Every record must be copied exactly. Leave nothing out.

Data entries
++++++

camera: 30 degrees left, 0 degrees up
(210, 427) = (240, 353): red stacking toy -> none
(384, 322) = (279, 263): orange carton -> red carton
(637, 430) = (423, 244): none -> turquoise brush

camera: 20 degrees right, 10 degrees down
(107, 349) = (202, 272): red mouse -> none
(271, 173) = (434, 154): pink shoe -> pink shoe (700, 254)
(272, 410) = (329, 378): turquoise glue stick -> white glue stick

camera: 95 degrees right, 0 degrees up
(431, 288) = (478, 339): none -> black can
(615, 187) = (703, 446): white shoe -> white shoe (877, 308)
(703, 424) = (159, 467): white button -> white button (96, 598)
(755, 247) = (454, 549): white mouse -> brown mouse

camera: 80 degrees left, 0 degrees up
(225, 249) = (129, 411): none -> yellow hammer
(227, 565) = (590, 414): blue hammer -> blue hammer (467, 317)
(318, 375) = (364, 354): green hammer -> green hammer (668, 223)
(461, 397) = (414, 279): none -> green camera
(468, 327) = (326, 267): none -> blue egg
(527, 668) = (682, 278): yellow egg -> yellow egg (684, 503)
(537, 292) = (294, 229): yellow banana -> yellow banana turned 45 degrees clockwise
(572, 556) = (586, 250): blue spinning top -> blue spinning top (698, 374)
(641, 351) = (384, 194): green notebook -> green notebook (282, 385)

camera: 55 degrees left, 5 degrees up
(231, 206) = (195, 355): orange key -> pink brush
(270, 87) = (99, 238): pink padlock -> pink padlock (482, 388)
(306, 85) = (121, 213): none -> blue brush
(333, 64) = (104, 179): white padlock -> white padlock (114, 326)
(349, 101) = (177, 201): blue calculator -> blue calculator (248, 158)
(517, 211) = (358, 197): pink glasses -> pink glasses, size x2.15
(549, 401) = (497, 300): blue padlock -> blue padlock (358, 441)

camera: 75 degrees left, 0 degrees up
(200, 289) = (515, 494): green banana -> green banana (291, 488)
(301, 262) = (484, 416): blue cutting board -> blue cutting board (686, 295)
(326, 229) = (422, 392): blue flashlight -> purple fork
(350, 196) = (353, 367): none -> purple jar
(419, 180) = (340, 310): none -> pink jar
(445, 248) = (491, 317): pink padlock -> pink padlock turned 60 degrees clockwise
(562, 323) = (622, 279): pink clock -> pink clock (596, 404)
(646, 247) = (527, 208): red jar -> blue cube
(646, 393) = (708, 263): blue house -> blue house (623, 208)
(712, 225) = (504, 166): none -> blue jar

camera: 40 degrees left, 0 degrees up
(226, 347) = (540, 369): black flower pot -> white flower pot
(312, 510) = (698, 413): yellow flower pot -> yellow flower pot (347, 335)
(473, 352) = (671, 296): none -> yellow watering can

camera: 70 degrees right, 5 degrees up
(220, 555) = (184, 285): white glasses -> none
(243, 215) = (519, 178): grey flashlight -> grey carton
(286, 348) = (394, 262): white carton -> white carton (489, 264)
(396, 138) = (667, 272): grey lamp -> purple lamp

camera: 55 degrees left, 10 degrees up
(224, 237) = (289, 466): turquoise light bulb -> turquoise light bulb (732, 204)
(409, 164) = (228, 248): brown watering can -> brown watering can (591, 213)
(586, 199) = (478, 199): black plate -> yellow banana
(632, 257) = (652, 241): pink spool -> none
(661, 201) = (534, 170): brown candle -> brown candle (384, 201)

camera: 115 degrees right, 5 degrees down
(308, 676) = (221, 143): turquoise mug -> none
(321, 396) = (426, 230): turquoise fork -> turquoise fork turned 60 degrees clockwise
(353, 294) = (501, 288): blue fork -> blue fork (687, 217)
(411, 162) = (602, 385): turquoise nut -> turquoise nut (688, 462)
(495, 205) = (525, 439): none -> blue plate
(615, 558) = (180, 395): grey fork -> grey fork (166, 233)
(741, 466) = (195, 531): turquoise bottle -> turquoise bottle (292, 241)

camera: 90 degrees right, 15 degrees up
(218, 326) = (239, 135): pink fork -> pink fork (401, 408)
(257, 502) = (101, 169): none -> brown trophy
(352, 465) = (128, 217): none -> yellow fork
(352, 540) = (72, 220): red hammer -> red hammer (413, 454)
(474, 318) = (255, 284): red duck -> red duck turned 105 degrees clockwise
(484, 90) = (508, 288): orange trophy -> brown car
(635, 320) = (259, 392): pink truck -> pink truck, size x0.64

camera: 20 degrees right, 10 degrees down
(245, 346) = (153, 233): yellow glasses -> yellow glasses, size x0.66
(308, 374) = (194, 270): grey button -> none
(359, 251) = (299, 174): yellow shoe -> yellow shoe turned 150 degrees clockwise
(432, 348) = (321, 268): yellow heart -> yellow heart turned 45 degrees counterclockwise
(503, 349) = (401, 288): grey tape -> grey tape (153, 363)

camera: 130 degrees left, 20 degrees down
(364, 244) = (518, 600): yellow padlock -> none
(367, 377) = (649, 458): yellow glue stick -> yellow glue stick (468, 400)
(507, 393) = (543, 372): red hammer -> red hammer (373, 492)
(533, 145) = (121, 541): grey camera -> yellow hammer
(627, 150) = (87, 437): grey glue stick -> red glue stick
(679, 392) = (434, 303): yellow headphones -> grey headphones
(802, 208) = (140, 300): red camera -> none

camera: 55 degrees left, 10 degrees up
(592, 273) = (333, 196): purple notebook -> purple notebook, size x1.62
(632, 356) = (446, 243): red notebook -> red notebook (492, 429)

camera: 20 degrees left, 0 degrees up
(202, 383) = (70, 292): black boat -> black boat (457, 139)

++++++

Exercise result —
camera: 30 degrees left, 0 degrees up
(210, 427) = (240, 353): red stacking toy -> none
(384, 322) = (279, 263): orange carton -> red carton
(637, 430) = (423, 244): none -> turquoise brush

camera: 20 degrees right, 10 degrees down
(107, 349) = (202, 272): red mouse -> none
(271, 173) = (434, 154): pink shoe -> pink shoe (700, 254)
(272, 410) = (329, 378): turquoise glue stick -> white glue stick

camera: 95 degrees right, 0 degrees up
(431, 288) = (478, 339): none -> black can
(615, 187) = (703, 446): white shoe -> white shoe (877, 308)
(703, 424) = (159, 467): white button -> white button (96, 598)
(755, 247) = (454, 549): white mouse -> brown mouse

camera: 80 degrees left, 0 degrees up
(225, 249) = (129, 411): none -> yellow hammer
(227, 565) = (590, 414): blue hammer -> blue hammer (467, 317)
(318, 375) = (364, 354): green hammer -> green hammer (668, 223)
(461, 397) = (414, 279): none -> green camera
(468, 327) = (326, 267): none -> blue egg
(527, 668) = (682, 278): yellow egg -> yellow egg (684, 503)
(537, 292) = (294, 229): yellow banana -> yellow banana turned 45 degrees clockwise
(572, 556) = (586, 250): blue spinning top -> blue spinning top (698, 374)
(641, 351) = (384, 194): green notebook -> green notebook (282, 385)

camera: 55 degrees left, 5 degrees up
(231, 206) = (195, 355): orange key -> pink brush
(270, 87) = (99, 238): pink padlock -> pink padlock (482, 388)
(306, 85) = (121, 213): none -> blue brush
(333, 64) = (104, 179): white padlock -> white padlock (114, 326)
(349, 101) = (177, 201): blue calculator -> blue calculator (248, 158)
(517, 211) = (358, 197): pink glasses -> pink glasses, size x2.15
(549, 401) = (497, 300): blue padlock -> blue padlock (358, 441)

camera: 75 degrees left, 0 degrees up
(200, 289) = (515, 494): green banana -> green banana (291, 488)
(301, 262) = (484, 416): blue cutting board -> blue cutting board (686, 295)
(326, 229) = (422, 392): blue flashlight -> purple fork
(350, 196) = (353, 367): none -> purple jar
(419, 180) = (340, 310): none -> pink jar
(445, 248) = (491, 317): pink padlock -> pink padlock turned 60 degrees clockwise
(562, 323) = (622, 279): pink clock -> pink clock (596, 404)
(646, 247) = (527, 208): red jar -> blue cube
(646, 393) = (708, 263): blue house -> blue house (623, 208)
(712, 225) = (504, 166): none -> blue jar

camera: 40 degrees left, 0 degrees up
(226, 347) = (540, 369): black flower pot -> white flower pot
(312, 510) = (698, 413): yellow flower pot -> yellow flower pot (347, 335)
(473, 352) = (671, 296): none -> yellow watering can

camera: 70 degrees right, 5 degrees up
(220, 555) = (184, 285): white glasses -> none
(243, 215) = (519, 178): grey flashlight -> grey carton
(286, 348) = (394, 262): white carton -> white carton (489, 264)
(396, 138) = (667, 272): grey lamp -> purple lamp

camera: 55 degrees left, 10 degrees up
(224, 237) = (289, 466): turquoise light bulb -> turquoise light bulb (732, 204)
(409, 164) = (228, 248): brown watering can -> brown watering can (591, 213)
(586, 199) = (478, 199): black plate -> yellow banana
(632, 257) = (652, 241): pink spool -> none
(661, 201) = (534, 170): brown candle -> brown candle (384, 201)

camera: 115 degrees right, 5 degrees down
(308, 676) = (221, 143): turquoise mug -> none
(321, 396) = (426, 230): turquoise fork -> turquoise fork turned 60 degrees clockwise
(353, 294) = (501, 288): blue fork -> blue fork (687, 217)
(411, 162) = (602, 385): turquoise nut -> turquoise nut (688, 462)
(495, 205) = (525, 439): none -> blue plate
(615, 558) = (180, 395): grey fork -> grey fork (166, 233)
(741, 466) = (195, 531): turquoise bottle -> turquoise bottle (292, 241)

camera: 90 degrees right, 15 degrees up
(218, 326) = (239, 135): pink fork -> pink fork (401, 408)
(257, 502) = (101, 169): none -> brown trophy
(352, 465) = (128, 217): none -> yellow fork
(352, 540) = (72, 220): red hammer -> red hammer (413, 454)
(474, 318) = (255, 284): red duck -> red duck turned 105 degrees clockwise
(484, 90) = (508, 288): orange trophy -> brown car
(635, 320) = (259, 392): pink truck -> pink truck, size x0.64

camera: 20 degrees right, 10 degrees down
(245, 346) = (153, 233): yellow glasses -> yellow glasses, size x0.66
(308, 374) = (194, 270): grey button -> none
(359, 251) = (299, 174): yellow shoe -> yellow shoe turned 150 degrees clockwise
(432, 348) = (321, 268): yellow heart -> yellow heart turned 45 degrees counterclockwise
(503, 349) = (401, 288): grey tape -> grey tape (153, 363)

camera: 130 degrees left, 20 degrees down
(364, 244) = (518, 600): yellow padlock -> none
(367, 377) = (649, 458): yellow glue stick -> yellow glue stick (468, 400)
(507, 393) = (543, 372): red hammer -> red hammer (373, 492)
(533, 145) = (121, 541): grey camera -> yellow hammer
(627, 150) = (87, 437): grey glue stick -> red glue stick
(679, 392) = (434, 303): yellow headphones -> grey headphones
(802, 208) = (140, 300): red camera -> none

camera: 55 degrees left, 10 degrees up
(592, 273) = (333, 196): purple notebook -> purple notebook, size x1.62
(632, 356) = (446, 243): red notebook -> red notebook (492, 429)

camera: 20 degrees left, 0 degrees up
(202, 383) = (70, 292): black boat -> black boat (457, 139)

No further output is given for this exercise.